++++ STUDY MATERIAL

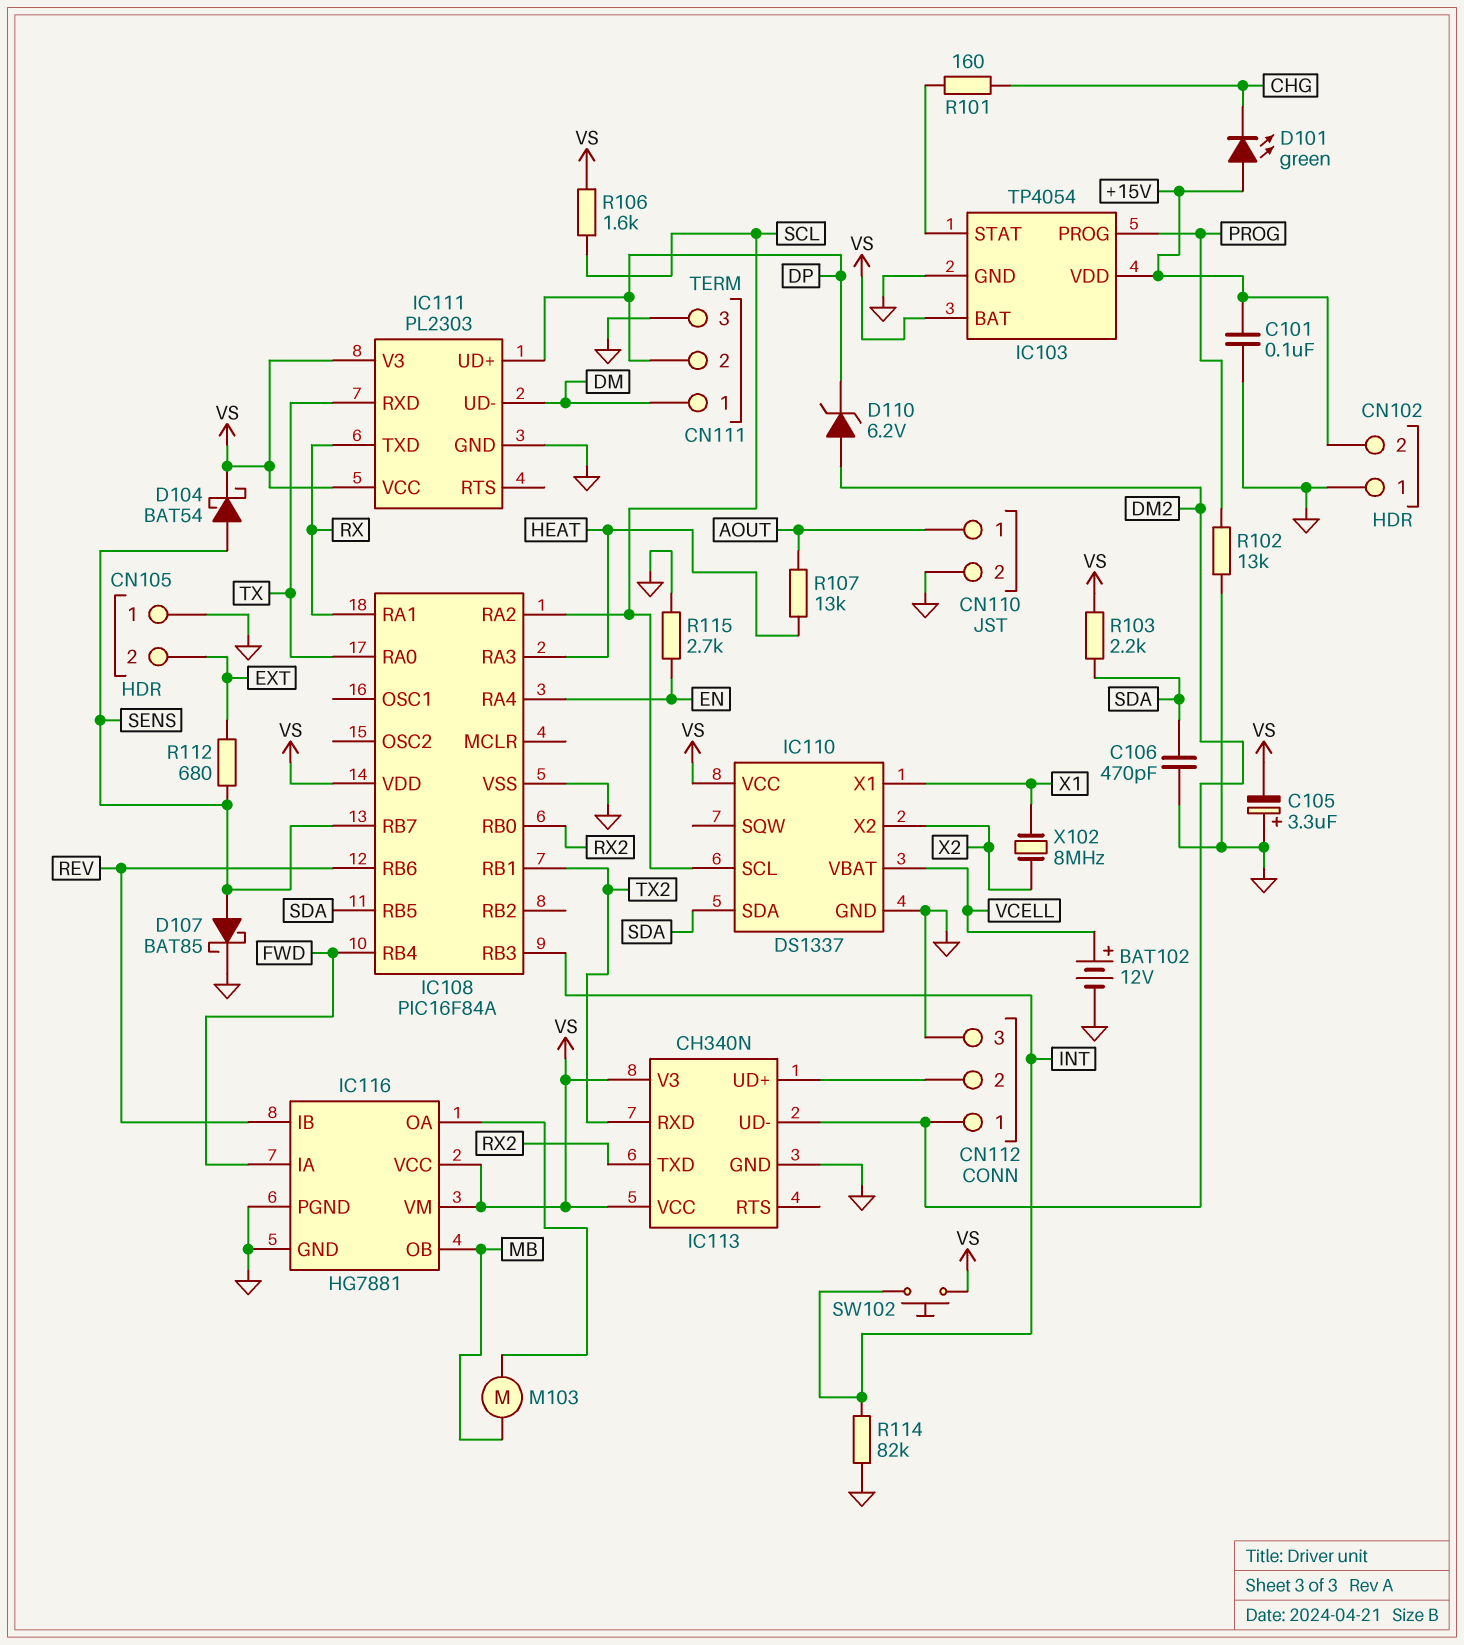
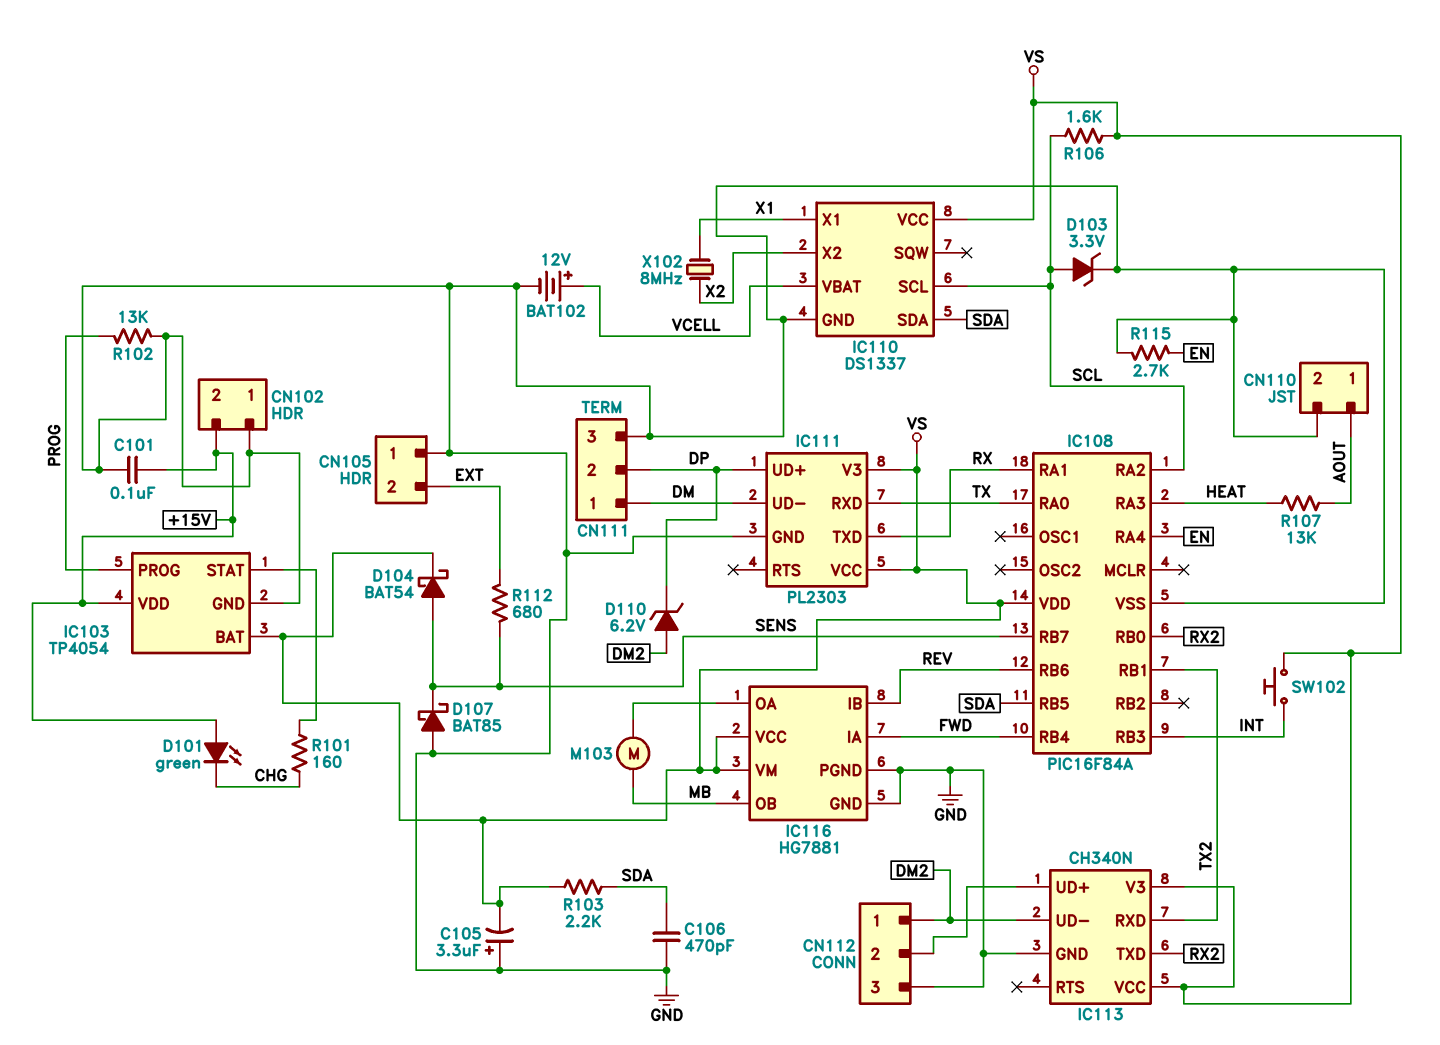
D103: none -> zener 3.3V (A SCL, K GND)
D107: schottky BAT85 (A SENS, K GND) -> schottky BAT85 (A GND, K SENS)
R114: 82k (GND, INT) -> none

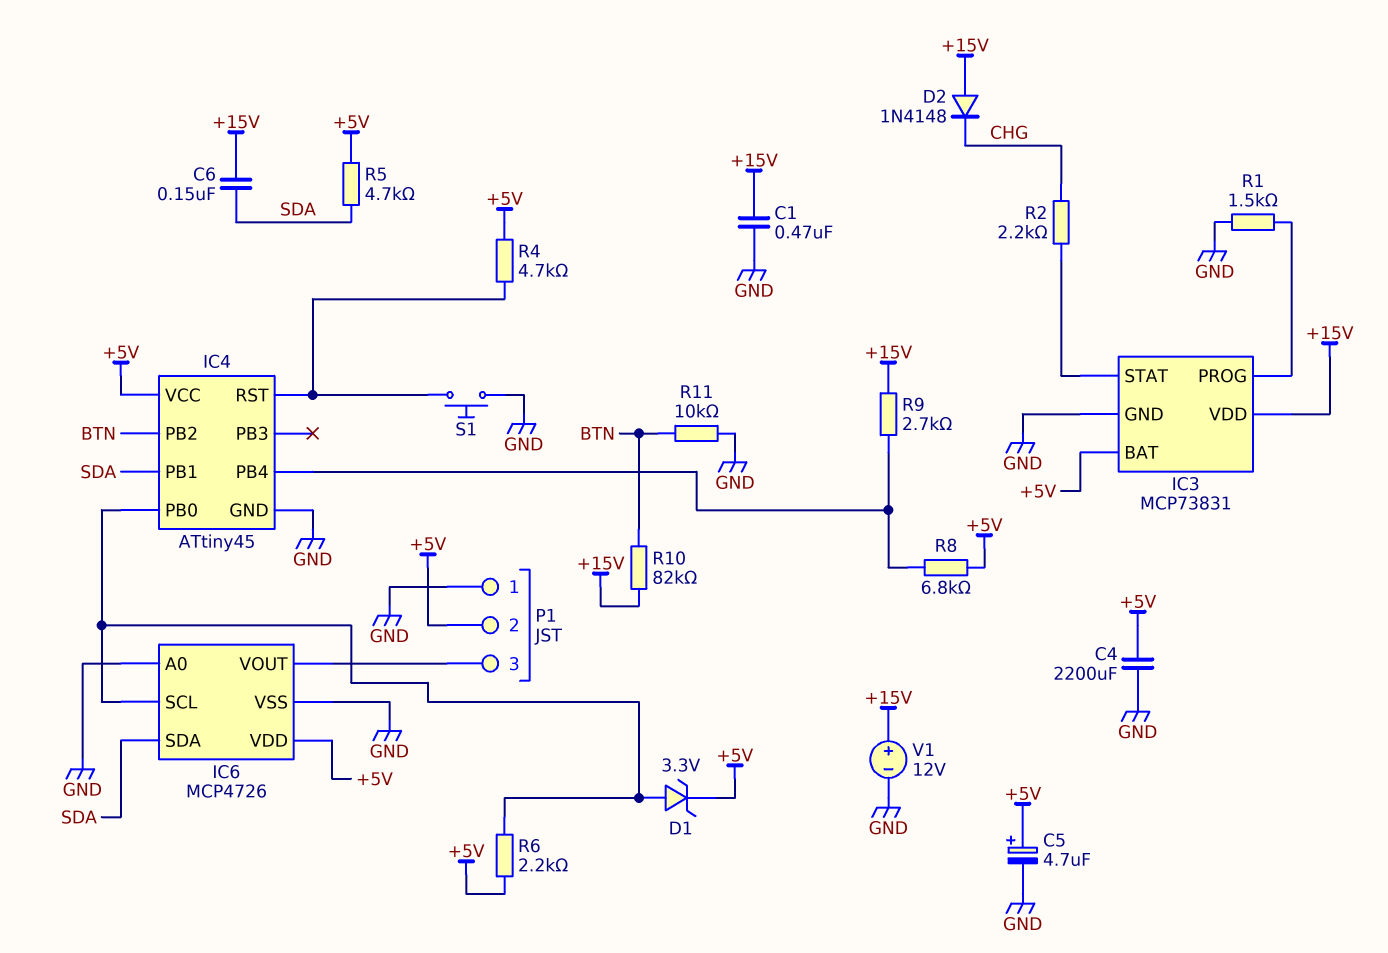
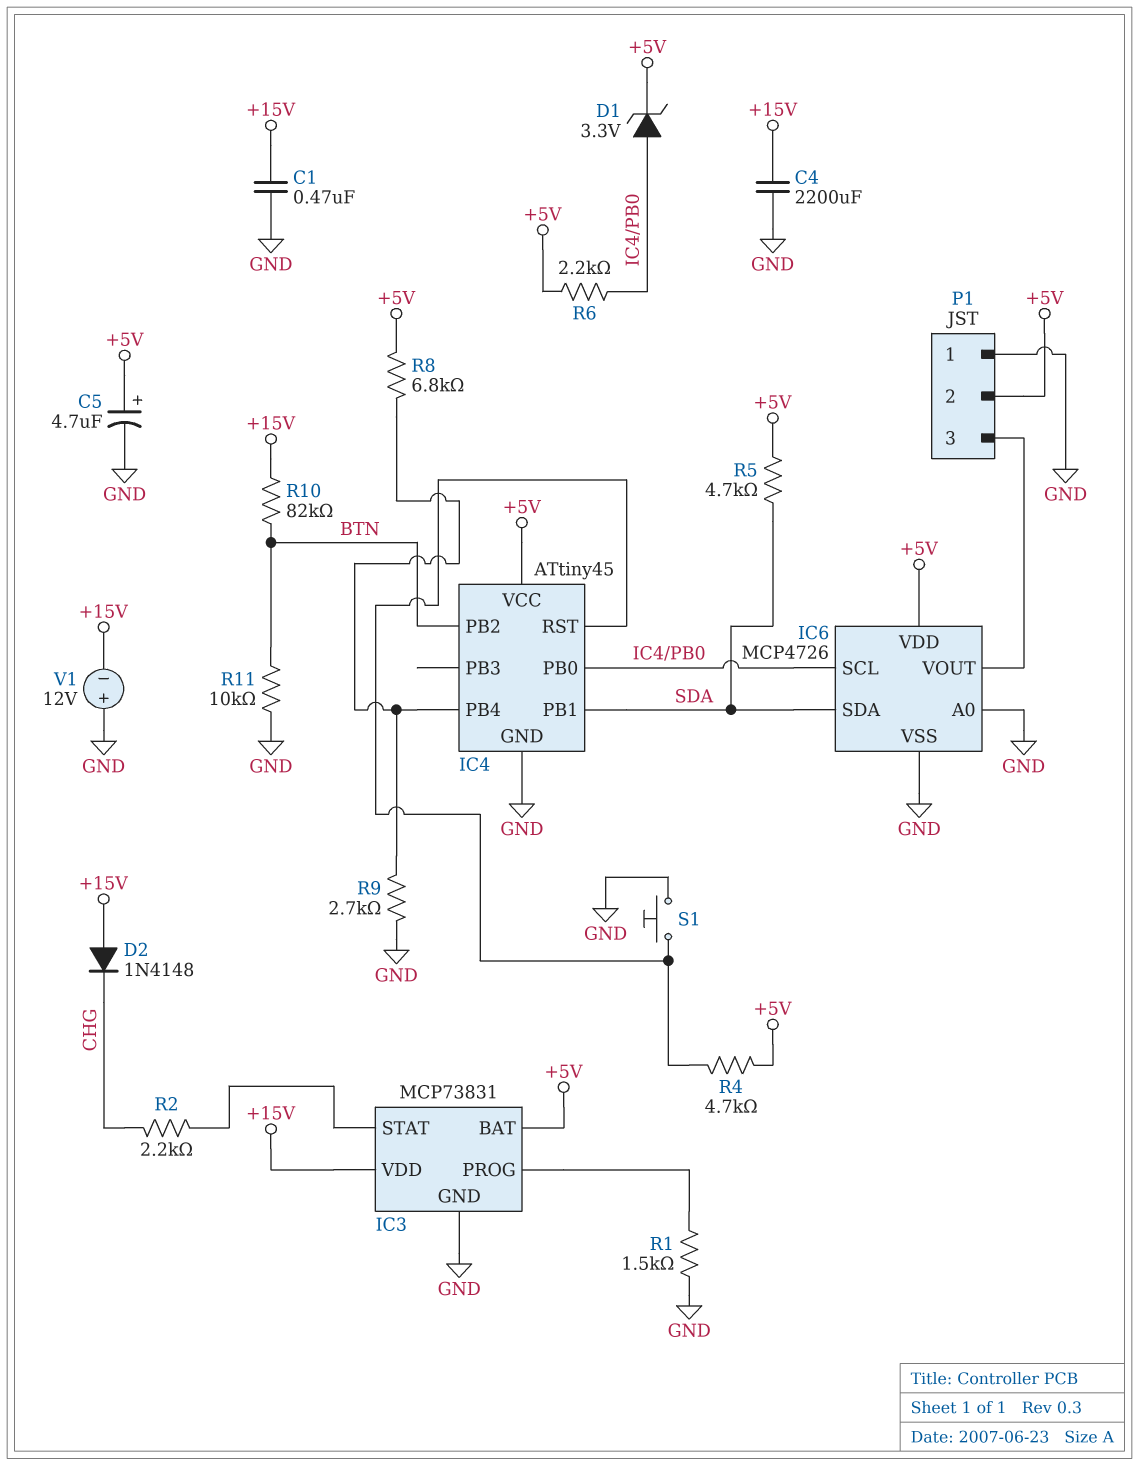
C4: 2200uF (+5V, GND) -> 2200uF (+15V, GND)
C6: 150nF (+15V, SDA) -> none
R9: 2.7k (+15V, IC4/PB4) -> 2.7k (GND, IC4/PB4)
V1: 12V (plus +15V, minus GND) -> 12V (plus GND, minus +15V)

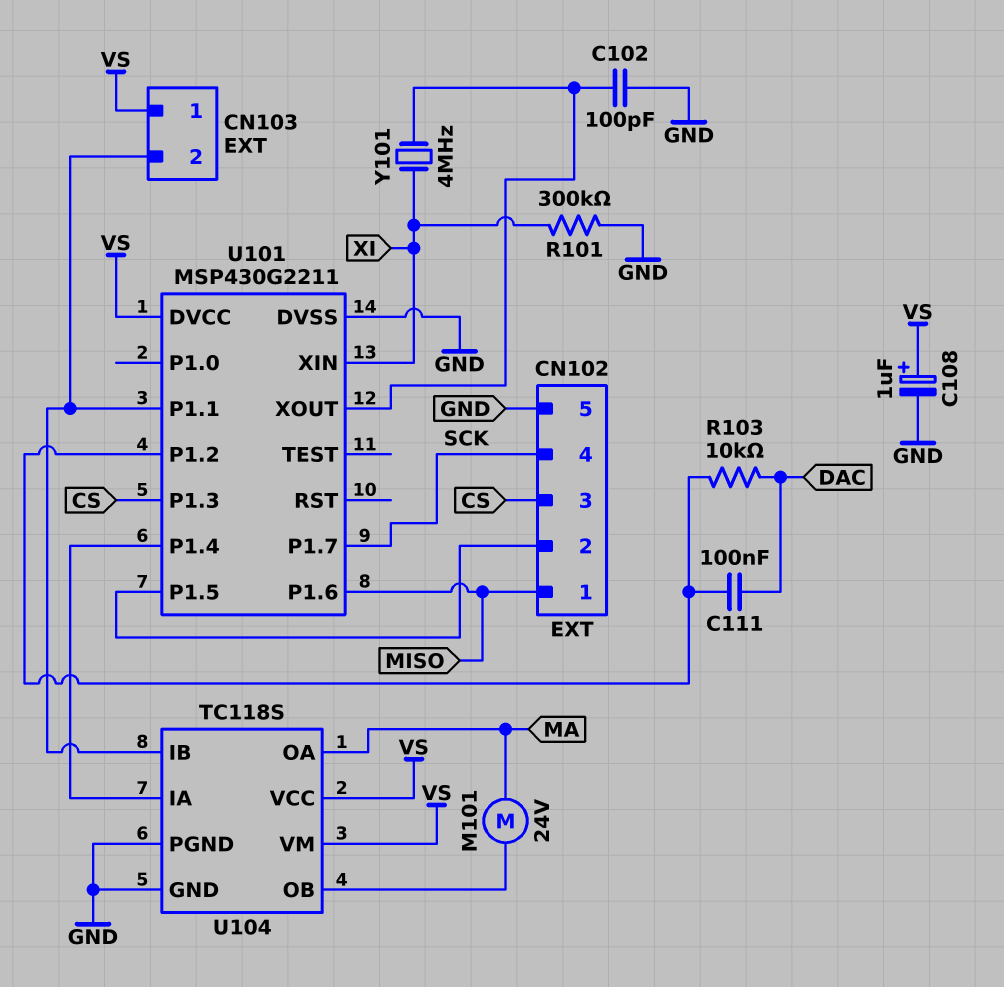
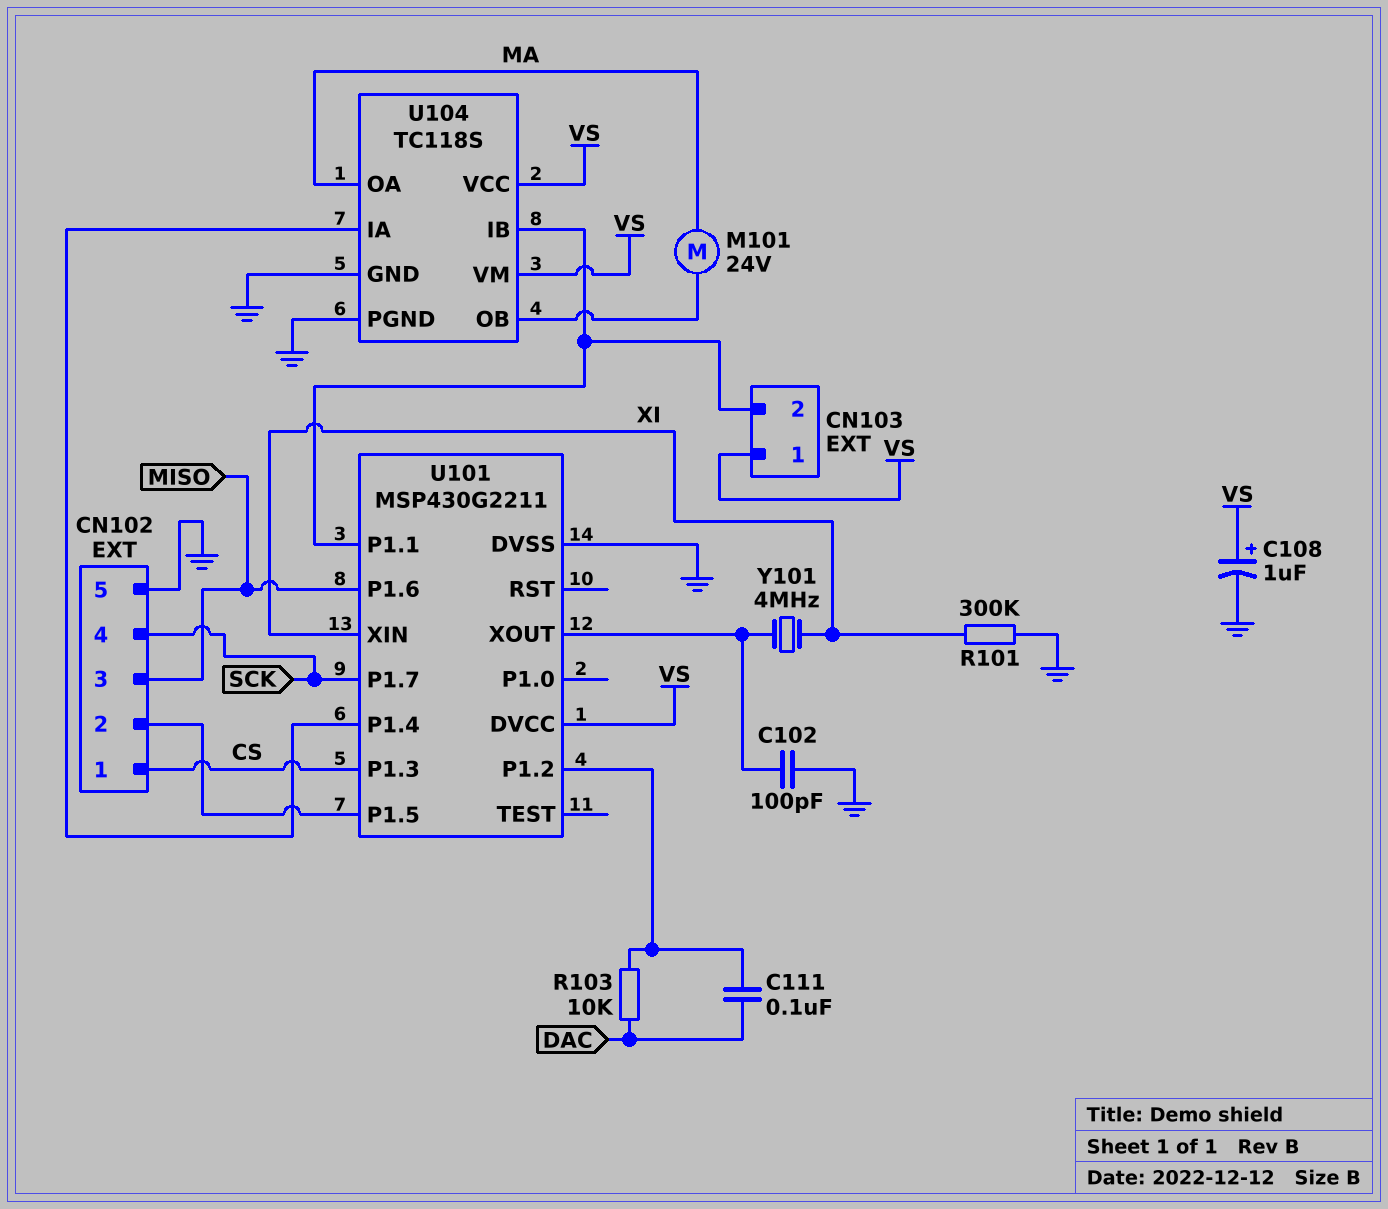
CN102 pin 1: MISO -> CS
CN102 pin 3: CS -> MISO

++++++++

Every line from the data above that contains "none" must appear in the answer.

D103: none -> zener 3.3V (A SCL, K GND)
R114: 82k (GND, INT) -> none
C6: 150nF (+15V, SDA) -> none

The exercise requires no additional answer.